** The data follows **

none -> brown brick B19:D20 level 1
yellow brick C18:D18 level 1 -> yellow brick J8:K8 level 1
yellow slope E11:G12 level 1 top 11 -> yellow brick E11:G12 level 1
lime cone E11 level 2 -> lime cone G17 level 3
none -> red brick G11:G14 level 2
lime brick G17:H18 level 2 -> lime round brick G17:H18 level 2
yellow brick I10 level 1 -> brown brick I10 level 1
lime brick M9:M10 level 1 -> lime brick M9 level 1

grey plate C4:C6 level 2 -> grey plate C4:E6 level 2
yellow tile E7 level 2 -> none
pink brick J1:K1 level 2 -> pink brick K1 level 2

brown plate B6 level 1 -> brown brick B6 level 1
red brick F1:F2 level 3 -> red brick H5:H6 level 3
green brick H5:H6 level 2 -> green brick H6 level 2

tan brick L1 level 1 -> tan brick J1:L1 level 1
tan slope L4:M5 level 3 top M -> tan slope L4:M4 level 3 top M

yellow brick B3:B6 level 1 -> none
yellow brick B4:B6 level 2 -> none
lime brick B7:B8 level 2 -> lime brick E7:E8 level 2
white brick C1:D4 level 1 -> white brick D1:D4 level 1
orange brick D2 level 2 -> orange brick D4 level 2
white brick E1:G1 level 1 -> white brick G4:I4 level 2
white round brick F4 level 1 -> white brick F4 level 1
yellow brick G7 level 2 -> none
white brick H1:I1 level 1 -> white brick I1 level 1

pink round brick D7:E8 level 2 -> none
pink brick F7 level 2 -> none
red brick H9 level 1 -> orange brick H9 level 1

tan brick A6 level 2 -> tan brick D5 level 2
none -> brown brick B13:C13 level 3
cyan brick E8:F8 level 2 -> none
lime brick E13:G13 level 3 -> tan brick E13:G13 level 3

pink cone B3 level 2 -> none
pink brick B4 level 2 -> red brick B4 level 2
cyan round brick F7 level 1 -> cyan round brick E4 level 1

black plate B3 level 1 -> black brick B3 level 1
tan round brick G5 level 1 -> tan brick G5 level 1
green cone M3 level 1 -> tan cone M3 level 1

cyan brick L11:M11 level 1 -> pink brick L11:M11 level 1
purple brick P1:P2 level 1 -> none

** End of The data **

* **Problem details**
Wherever a line in the entries above holds "orange", copy that line.

* **Output of the exercise**
orange brick D2 level 2 -> orange brick D4 level 2
red brick H9 level 1 -> orange brick H9 level 1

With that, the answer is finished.